OBJECTIVE
Edit the listing so that every instance of "chair" becomes "stool", change nothing else, and leave the pictures out of your answer.

GIVEN DATA

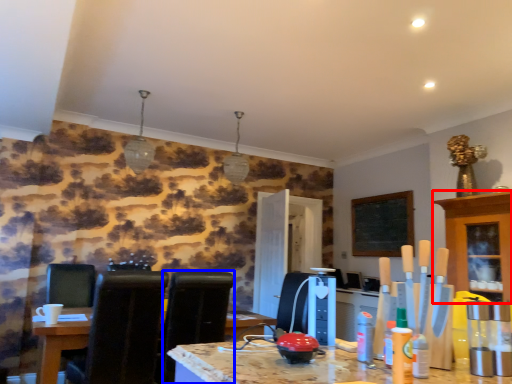
Question: Which object is closer to the camera taking this photo, cabinetry (highlighted by a red box) or chair (highlighted by a blue box)?

Choices:
 (A) cabinetry
 (B) chair

Answer: (B)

FULL SOLUTION
Question: Which object is closer to the camera taking this photo, cabinetry (highlighted by a red box) or stool (highlighted by a blue box)?

Choices:
 (A) cabinetry
 (B) stool

Answer: (B)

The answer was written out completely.